Material for this exercise =>
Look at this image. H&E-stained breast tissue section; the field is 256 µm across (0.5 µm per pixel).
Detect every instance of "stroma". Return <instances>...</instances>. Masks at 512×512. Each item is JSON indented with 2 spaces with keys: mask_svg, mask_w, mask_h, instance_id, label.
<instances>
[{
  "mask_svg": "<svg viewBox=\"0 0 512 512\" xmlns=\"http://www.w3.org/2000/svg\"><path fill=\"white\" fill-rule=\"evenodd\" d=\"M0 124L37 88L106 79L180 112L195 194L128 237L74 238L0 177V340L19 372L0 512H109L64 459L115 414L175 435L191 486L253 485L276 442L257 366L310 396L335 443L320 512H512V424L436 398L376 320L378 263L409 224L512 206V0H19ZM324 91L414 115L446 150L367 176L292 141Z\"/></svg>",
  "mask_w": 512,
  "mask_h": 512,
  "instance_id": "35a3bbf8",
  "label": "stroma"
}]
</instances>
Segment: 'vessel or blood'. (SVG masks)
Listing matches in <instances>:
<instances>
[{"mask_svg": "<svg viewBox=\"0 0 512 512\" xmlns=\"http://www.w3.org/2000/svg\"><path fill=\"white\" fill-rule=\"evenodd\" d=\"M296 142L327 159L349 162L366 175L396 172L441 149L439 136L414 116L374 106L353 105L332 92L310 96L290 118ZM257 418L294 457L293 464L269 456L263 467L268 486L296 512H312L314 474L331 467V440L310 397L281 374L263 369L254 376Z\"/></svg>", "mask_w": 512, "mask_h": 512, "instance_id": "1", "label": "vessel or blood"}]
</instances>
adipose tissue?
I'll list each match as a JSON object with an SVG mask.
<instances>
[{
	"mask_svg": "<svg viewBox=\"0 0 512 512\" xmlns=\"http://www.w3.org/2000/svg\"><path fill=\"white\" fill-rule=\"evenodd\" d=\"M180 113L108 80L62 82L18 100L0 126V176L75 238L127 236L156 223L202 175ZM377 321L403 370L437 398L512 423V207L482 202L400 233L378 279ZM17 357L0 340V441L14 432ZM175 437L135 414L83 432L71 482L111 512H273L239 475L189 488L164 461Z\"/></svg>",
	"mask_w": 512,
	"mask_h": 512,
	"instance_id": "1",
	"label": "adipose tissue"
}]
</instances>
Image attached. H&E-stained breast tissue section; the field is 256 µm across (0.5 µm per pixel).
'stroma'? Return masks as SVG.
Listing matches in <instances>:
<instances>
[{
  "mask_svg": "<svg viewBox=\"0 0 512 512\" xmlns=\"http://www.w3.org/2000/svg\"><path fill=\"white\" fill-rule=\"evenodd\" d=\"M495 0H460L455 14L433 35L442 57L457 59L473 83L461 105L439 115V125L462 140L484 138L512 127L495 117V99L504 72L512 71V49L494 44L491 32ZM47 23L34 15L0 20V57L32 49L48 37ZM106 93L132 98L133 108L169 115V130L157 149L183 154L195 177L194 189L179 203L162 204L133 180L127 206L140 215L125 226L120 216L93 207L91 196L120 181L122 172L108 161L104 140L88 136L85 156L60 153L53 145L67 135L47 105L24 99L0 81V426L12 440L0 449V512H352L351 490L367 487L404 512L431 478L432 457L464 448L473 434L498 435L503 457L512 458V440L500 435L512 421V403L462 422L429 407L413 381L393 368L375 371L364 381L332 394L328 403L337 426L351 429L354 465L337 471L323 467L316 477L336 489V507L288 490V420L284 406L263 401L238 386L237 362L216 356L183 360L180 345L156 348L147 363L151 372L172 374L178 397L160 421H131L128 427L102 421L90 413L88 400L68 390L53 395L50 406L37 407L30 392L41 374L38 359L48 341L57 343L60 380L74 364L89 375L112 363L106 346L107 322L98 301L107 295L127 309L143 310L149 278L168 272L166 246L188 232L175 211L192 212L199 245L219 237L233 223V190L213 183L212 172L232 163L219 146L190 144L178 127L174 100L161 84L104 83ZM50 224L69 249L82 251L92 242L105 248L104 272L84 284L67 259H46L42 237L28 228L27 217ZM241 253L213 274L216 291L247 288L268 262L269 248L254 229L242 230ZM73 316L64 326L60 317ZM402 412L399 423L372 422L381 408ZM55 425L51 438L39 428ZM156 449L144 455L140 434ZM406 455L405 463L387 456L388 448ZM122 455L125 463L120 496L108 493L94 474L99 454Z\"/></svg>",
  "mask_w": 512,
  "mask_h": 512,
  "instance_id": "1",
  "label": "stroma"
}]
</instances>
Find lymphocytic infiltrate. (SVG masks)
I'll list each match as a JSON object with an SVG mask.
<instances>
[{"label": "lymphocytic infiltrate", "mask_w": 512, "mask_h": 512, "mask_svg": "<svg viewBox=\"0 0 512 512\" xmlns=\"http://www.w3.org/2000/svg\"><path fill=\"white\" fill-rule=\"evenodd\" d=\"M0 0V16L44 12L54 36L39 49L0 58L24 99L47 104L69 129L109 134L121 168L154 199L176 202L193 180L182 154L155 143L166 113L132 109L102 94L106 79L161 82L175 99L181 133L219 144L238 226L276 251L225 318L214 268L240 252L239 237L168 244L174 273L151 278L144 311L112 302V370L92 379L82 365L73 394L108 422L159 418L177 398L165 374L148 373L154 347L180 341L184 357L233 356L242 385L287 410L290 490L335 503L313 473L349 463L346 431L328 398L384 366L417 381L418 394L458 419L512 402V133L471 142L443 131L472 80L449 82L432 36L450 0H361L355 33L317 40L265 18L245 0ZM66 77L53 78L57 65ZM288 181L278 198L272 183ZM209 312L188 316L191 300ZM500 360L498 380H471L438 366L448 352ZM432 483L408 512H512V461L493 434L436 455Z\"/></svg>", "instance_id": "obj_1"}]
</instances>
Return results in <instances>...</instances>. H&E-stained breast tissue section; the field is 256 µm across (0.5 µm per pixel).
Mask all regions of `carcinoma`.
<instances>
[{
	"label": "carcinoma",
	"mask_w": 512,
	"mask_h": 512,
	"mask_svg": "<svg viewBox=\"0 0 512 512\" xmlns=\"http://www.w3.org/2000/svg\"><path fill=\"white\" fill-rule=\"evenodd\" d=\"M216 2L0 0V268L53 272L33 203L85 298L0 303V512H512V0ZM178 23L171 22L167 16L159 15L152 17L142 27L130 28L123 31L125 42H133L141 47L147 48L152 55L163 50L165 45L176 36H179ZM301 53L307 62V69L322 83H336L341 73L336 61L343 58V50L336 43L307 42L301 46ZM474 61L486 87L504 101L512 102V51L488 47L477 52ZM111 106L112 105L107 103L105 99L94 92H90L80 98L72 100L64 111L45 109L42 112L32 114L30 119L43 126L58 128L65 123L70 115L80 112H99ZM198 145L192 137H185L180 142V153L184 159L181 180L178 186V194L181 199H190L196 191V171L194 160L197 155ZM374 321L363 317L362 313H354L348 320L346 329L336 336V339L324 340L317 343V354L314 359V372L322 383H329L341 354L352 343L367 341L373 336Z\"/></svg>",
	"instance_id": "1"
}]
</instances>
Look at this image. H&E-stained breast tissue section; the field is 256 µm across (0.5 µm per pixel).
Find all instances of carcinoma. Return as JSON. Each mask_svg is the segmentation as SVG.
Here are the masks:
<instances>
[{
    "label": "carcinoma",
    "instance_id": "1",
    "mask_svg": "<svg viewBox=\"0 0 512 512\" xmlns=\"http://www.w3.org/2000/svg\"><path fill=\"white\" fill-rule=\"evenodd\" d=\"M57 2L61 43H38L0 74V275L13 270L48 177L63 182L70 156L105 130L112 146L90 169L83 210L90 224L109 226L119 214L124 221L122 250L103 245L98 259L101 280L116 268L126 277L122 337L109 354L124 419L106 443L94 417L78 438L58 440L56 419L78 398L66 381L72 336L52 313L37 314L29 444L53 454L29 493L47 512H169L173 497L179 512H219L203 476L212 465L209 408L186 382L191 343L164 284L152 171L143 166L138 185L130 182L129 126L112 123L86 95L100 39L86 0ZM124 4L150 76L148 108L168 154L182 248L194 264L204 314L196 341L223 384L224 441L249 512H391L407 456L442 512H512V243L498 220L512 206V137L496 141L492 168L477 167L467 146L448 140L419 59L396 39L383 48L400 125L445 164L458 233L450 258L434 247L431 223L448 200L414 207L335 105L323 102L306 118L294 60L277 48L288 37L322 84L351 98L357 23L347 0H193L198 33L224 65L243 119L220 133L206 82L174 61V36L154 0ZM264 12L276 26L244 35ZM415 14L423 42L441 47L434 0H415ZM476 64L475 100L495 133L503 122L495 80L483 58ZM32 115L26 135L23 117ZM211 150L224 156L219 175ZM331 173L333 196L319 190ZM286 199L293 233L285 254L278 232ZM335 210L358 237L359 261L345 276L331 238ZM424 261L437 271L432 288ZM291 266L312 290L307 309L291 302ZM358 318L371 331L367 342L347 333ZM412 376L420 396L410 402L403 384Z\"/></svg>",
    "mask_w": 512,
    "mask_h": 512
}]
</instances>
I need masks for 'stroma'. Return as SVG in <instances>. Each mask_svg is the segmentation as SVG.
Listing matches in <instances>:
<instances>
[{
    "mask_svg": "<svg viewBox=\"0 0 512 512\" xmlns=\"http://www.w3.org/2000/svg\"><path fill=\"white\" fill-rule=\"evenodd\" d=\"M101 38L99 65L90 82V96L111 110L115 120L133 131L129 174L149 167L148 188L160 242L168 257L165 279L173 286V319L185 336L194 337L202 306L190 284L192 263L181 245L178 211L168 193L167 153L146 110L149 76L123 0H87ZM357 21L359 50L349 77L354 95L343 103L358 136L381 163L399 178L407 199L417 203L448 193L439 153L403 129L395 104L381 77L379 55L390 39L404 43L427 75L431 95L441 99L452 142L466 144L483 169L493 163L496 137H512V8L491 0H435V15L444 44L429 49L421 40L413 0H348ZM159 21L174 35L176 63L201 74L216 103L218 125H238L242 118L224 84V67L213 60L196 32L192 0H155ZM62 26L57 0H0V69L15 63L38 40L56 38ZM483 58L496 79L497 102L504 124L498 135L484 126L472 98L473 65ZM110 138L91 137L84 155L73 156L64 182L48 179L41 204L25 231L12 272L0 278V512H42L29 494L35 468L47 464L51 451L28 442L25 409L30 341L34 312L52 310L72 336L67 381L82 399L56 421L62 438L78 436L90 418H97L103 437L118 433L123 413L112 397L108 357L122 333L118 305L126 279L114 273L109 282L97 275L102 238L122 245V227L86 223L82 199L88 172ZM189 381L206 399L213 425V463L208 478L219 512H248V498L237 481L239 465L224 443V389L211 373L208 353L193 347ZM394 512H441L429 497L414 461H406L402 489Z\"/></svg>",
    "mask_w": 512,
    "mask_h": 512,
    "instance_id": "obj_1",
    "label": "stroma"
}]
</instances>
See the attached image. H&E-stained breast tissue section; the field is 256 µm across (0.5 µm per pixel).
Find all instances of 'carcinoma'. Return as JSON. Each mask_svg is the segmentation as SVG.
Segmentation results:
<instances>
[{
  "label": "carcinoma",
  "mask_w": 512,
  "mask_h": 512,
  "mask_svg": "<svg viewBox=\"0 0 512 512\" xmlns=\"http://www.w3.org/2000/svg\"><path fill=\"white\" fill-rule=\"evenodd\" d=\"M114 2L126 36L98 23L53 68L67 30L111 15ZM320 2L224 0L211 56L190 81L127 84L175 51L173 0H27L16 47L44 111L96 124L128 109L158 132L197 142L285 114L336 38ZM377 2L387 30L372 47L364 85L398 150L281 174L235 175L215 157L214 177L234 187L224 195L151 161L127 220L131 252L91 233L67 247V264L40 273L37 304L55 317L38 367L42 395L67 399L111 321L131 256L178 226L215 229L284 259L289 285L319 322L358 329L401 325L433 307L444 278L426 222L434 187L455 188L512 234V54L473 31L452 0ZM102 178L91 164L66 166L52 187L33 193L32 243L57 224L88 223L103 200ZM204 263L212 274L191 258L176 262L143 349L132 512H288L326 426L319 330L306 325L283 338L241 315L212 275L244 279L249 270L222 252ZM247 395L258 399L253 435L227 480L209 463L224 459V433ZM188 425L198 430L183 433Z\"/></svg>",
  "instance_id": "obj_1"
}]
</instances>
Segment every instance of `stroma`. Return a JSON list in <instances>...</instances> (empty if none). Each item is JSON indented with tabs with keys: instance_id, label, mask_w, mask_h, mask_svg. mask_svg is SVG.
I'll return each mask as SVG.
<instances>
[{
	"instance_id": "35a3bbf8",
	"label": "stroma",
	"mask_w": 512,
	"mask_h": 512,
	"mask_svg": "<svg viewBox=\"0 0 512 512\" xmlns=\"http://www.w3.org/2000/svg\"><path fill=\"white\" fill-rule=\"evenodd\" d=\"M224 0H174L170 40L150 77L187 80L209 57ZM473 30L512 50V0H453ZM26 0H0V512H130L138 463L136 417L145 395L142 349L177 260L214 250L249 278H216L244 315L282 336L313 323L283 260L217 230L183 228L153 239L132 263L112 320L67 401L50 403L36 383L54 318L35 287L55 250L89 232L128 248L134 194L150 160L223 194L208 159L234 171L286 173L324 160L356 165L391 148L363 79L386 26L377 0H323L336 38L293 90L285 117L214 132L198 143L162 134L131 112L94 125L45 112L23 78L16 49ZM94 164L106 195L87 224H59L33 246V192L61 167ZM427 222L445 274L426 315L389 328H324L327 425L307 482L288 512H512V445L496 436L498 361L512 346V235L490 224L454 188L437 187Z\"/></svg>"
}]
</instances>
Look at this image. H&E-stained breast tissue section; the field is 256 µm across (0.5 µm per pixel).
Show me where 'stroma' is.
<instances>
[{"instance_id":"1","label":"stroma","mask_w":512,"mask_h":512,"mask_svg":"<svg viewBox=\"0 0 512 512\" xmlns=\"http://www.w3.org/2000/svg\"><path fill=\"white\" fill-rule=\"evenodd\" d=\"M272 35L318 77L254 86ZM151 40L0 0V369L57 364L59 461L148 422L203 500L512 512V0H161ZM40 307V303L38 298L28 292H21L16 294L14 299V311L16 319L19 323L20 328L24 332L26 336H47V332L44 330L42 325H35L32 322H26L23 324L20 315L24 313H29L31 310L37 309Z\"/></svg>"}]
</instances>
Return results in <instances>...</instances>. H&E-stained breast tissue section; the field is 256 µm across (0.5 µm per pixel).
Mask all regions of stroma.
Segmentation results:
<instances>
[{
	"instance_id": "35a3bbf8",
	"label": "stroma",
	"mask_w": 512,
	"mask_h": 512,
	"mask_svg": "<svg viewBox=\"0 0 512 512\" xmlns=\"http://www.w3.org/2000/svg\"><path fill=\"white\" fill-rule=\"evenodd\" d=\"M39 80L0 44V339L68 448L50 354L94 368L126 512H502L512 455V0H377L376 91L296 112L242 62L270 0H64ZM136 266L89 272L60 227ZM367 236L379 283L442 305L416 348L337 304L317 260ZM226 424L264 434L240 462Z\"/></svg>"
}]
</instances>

What is needed => Find the lines above that contain the word "attached" and collect them.

Output of the exercise =>
Image attached. H&E-stained breast tissue section; the field is 256 µm across (0.5 µm per pixel).
See the attached image. H&E-stained breast tissue section; the field is 256 µm across (0.5 µm per pixel).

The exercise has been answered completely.